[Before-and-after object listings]
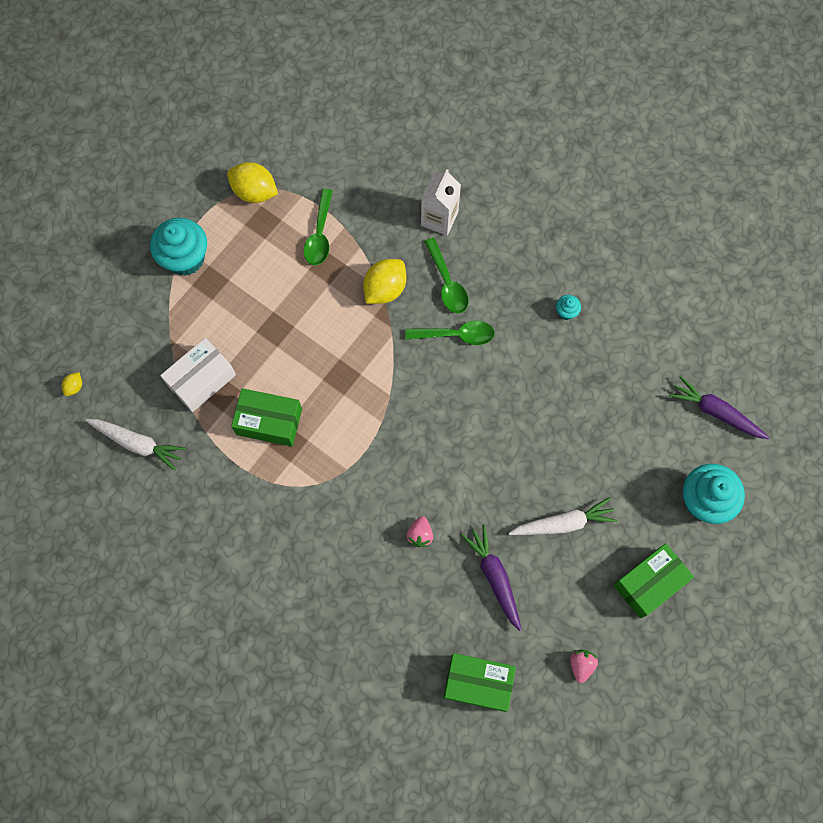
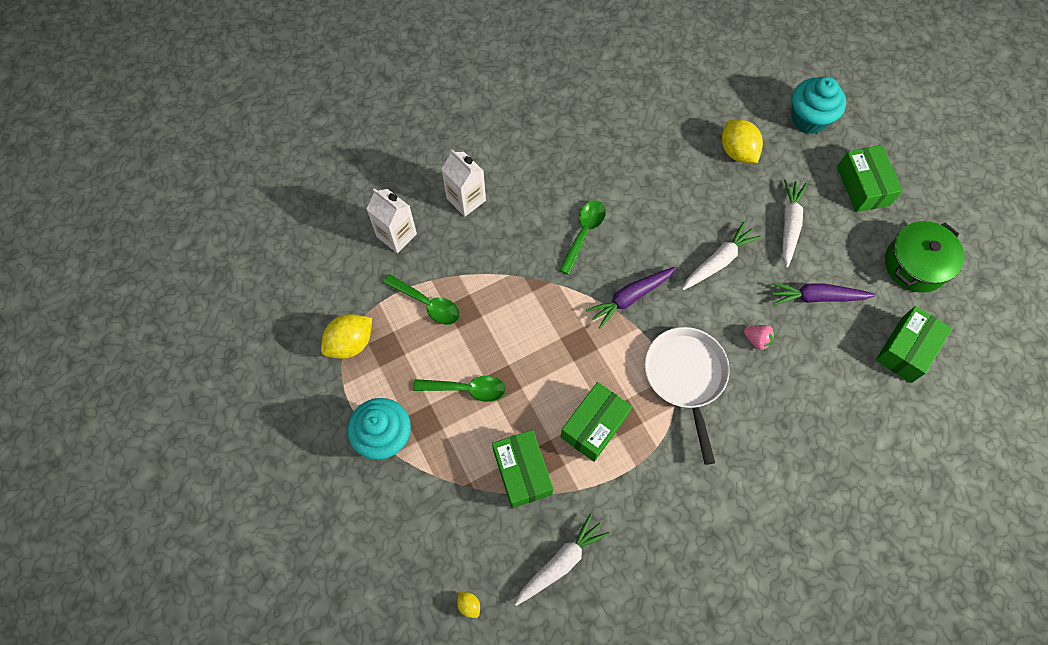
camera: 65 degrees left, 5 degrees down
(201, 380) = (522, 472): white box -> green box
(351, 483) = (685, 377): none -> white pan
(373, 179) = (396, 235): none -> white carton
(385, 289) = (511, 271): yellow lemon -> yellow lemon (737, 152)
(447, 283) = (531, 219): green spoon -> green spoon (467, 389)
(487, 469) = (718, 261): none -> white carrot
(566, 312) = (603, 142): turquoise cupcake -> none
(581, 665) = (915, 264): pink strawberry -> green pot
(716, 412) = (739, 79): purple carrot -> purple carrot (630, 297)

...

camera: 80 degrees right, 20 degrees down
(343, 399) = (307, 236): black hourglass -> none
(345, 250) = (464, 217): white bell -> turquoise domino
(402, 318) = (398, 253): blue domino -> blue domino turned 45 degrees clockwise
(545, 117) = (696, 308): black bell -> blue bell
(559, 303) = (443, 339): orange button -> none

*Aim of the exercise*: Begin with the line above that has "camera: 65 degrees left, 5 degrees down" and continue through the line that has "(716, 412) = (739, 79): purple", setting each one down exactly. Stop there.

*Exercise result*:
camera: 65 degrees left, 5 degrees down
(201, 380) = (522, 472): white box -> green box
(351, 483) = (685, 377): none -> white pan
(373, 179) = (396, 235): none -> white carton
(385, 289) = (511, 271): yellow lemon -> yellow lemon (737, 152)
(447, 283) = (531, 219): green spoon -> green spoon (467, 389)
(487, 469) = (718, 261): none -> white carrot
(566, 312) = (603, 142): turquoise cupcake -> none
(581, 665) = (915, 264): pink strawberry -> green pot
(716, 412) = (739, 79): purple carrot -> purple carrot (630, 297)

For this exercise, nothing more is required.